[PROBLEM] Take from the material every line containing the string "degrees" and copy it.

━━━━

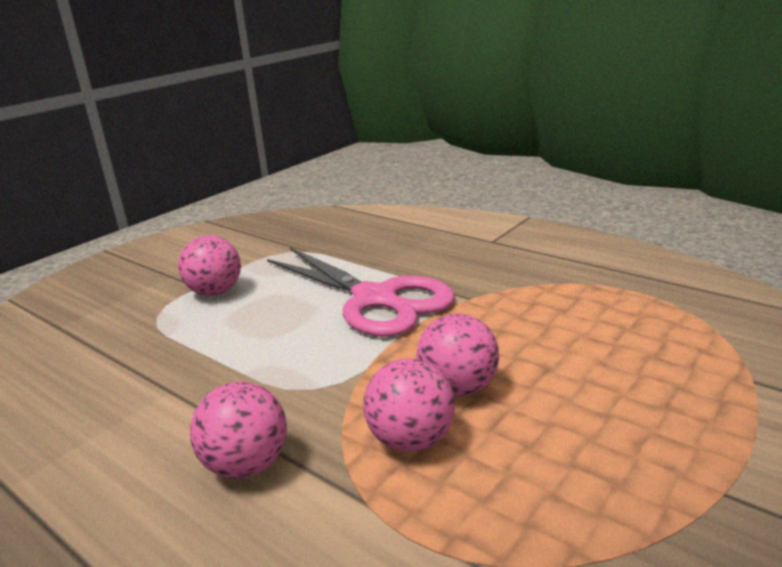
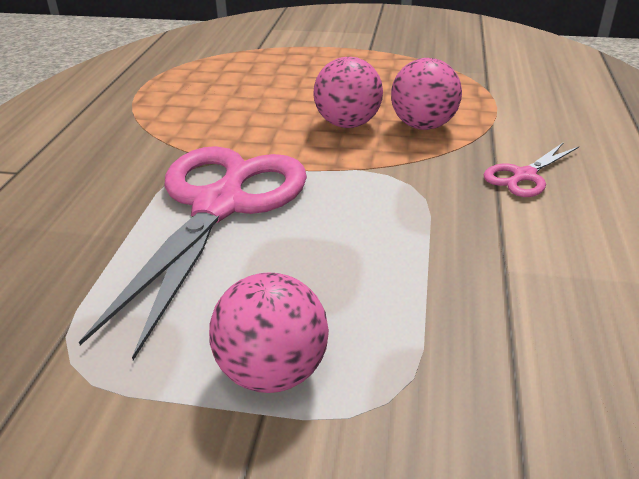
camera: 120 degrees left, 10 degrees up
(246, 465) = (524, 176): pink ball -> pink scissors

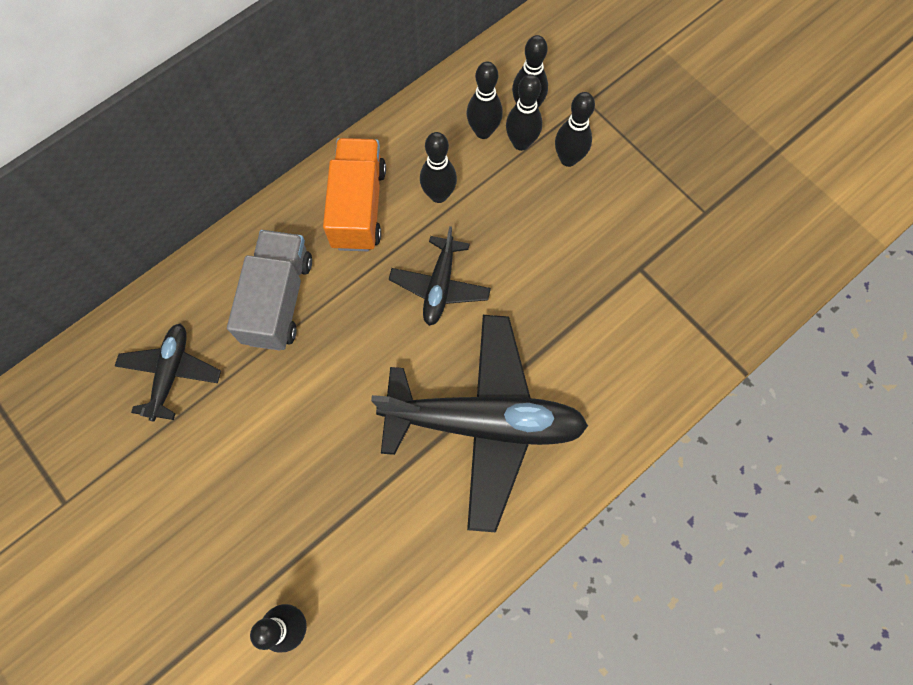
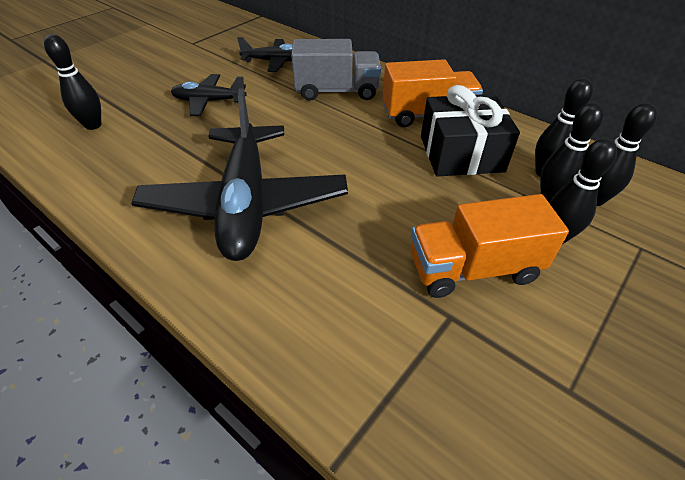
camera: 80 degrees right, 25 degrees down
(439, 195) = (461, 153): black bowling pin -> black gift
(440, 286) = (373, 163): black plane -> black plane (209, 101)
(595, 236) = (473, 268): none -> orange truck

━━━━

[ANSWER SECTION]
camera: 120 degrees left, 10 degrees up
camera: 80 degrees right, 25 degrees down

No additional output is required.